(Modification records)
■ ■ ■

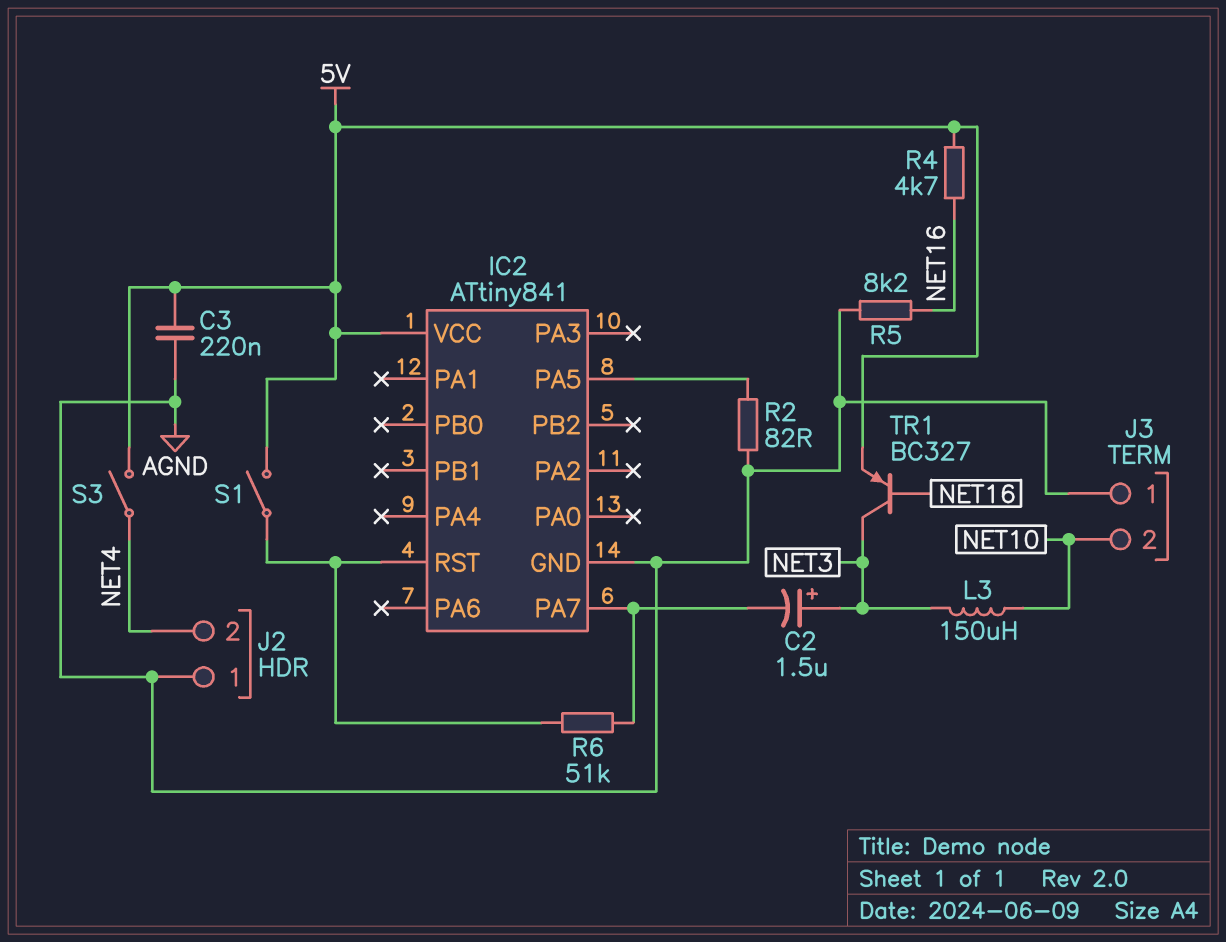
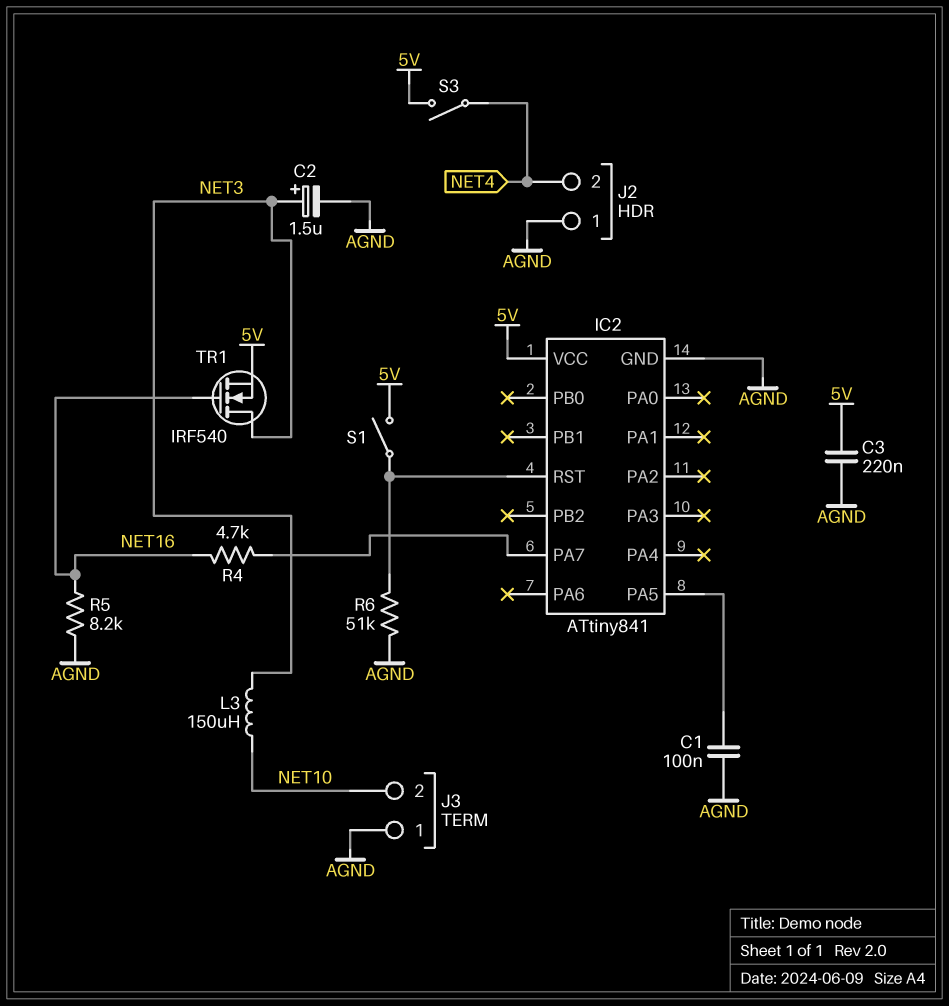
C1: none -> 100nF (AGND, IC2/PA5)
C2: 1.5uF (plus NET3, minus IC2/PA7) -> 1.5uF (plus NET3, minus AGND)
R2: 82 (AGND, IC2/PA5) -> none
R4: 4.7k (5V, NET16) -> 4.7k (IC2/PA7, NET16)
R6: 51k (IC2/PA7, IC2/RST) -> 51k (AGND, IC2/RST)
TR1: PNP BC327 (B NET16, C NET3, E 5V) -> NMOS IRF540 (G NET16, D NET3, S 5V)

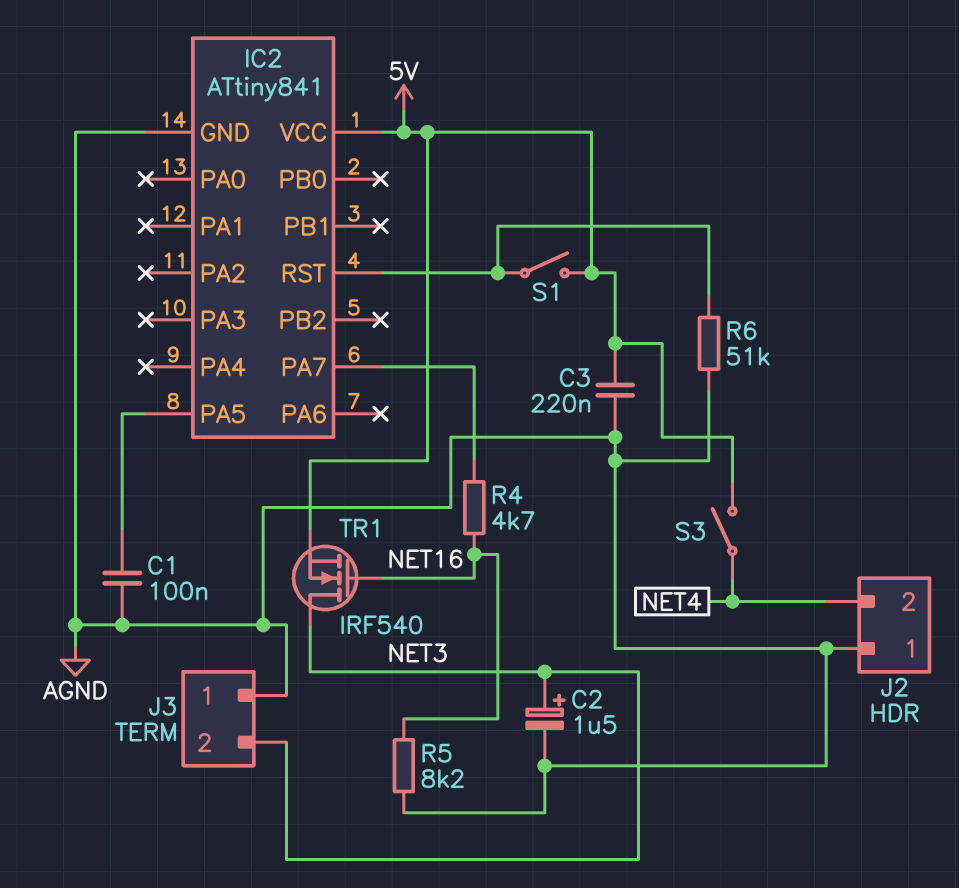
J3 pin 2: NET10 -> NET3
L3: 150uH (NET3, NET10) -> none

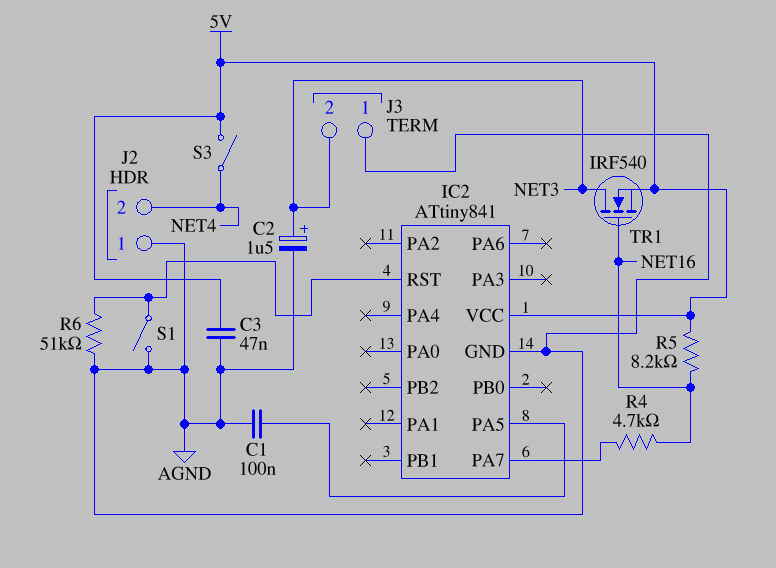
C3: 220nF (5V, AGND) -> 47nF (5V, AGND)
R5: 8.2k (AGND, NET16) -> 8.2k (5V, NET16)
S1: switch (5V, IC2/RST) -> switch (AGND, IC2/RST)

■ ■ ■

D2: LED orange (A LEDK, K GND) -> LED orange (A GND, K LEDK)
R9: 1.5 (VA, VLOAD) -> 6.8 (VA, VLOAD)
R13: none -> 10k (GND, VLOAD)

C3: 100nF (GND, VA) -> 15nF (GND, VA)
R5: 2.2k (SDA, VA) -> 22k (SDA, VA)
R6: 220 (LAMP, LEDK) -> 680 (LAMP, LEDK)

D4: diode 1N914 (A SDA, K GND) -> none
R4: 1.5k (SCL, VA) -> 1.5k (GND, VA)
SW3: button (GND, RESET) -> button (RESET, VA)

■ ■ ■

Brief – Look through the data above for lines holding the word "LEDK". State how many there are and nothing else.

Exercise solution – 2